Please pick out every line below that contains the string "sheet" and copy each one unchanged.

Extracted records
########

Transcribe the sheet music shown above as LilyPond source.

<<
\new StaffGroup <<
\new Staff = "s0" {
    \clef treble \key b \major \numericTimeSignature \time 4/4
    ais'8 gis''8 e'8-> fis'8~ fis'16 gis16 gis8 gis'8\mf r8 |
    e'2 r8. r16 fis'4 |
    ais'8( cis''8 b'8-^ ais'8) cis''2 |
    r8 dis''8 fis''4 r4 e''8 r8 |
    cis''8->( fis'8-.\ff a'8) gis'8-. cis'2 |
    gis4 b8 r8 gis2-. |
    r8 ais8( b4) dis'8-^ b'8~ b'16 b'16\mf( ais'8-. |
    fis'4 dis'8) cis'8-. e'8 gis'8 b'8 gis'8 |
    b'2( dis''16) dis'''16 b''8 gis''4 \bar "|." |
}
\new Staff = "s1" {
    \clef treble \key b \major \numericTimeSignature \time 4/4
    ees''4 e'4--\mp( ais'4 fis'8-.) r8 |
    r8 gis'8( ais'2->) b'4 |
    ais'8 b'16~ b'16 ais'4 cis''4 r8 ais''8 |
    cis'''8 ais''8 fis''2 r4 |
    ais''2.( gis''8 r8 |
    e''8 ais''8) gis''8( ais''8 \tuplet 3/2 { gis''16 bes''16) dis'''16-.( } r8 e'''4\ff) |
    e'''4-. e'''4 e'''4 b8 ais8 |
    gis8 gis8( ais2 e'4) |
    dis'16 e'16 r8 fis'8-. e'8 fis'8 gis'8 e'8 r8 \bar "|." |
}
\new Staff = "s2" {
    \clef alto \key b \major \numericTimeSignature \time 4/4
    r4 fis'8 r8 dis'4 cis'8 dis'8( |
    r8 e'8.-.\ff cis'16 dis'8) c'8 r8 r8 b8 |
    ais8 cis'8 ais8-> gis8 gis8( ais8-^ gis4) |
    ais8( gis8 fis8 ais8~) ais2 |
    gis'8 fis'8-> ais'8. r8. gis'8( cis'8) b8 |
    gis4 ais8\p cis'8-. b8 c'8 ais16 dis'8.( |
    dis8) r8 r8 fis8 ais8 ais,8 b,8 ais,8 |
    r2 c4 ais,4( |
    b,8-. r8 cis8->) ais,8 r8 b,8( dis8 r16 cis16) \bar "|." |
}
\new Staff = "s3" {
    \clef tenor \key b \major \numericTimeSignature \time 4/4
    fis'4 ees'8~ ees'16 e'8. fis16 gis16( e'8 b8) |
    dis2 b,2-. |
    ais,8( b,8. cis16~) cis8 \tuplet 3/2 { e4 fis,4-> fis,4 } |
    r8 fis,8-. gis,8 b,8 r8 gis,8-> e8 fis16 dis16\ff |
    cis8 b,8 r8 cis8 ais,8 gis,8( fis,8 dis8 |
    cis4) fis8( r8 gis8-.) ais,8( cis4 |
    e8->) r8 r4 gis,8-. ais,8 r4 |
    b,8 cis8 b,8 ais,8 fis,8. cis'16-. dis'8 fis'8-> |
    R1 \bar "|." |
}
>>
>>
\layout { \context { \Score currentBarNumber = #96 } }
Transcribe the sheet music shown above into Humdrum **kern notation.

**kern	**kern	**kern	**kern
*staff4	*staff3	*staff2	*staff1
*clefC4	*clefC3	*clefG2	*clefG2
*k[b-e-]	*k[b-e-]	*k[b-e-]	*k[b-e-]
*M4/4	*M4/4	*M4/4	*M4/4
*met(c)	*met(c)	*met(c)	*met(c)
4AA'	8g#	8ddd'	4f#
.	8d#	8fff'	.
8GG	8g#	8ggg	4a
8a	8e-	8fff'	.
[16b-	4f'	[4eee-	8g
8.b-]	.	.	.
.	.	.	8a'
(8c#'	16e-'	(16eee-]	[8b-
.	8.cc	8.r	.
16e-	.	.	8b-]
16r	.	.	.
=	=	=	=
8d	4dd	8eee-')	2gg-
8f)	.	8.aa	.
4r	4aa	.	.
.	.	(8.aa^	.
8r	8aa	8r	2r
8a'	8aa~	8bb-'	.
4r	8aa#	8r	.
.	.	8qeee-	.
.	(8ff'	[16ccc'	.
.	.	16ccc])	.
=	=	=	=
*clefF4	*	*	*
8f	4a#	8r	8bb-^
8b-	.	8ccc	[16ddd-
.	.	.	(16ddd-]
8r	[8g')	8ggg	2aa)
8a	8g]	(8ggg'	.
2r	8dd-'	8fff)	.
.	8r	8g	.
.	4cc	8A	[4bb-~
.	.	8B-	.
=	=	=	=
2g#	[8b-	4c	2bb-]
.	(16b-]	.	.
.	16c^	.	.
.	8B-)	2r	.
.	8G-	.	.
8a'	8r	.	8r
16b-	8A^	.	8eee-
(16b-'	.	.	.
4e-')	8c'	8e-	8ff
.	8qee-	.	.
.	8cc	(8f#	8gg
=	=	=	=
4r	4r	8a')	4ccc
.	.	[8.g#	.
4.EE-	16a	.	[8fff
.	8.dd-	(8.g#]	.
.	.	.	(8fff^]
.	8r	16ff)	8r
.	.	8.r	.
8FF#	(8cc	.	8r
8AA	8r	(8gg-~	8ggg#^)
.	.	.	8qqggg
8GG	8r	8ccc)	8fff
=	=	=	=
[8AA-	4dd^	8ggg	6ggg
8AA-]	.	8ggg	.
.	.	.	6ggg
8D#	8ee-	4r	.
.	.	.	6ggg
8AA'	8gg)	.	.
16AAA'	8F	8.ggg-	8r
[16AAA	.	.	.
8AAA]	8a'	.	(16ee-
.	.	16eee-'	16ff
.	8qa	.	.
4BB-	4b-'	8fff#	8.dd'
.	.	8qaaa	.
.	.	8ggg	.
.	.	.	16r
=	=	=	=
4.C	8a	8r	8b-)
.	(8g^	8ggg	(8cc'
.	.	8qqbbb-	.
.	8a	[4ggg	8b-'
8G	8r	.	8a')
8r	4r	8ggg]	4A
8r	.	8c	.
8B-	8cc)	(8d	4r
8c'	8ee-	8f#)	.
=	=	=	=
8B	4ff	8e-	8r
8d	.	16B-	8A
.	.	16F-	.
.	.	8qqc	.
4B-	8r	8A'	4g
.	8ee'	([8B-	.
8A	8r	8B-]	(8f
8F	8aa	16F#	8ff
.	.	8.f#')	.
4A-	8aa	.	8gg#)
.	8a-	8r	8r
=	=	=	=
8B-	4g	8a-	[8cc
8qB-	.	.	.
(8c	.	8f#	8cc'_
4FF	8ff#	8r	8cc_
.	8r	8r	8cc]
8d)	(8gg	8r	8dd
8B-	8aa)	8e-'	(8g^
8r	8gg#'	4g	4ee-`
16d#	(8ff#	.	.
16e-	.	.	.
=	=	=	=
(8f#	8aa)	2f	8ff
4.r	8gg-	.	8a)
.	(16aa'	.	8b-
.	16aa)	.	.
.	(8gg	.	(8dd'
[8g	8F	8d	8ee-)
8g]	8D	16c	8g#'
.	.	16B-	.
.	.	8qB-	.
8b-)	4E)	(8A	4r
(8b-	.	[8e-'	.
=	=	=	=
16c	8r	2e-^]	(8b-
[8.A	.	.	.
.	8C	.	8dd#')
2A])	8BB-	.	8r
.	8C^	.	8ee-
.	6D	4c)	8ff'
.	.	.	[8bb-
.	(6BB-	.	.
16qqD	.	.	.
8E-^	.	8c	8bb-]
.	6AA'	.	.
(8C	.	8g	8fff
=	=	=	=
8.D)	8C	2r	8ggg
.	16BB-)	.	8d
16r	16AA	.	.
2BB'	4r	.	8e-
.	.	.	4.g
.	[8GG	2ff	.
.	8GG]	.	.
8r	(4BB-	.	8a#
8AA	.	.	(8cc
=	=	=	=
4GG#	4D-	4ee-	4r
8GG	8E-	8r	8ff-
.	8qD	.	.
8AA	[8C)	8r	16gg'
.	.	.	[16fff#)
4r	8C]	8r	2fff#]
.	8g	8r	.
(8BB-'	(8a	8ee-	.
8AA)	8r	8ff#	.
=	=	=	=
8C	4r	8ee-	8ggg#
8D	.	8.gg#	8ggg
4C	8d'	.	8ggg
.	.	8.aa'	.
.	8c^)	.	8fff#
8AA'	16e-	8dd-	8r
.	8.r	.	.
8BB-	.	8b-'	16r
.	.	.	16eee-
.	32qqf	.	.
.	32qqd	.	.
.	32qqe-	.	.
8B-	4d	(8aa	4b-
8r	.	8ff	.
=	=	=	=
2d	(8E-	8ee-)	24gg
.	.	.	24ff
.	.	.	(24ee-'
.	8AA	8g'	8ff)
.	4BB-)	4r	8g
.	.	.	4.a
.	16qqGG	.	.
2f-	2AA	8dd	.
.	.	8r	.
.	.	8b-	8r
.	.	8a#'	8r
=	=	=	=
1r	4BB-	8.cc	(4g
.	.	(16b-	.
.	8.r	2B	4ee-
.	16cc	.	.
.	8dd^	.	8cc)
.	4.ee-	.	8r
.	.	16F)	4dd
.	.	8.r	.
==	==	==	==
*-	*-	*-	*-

########

Exercise response:
Transcribe the sheet music shown above as LilyPond source.
Transcribe the sheet music shown above into Humdrum **kern notation.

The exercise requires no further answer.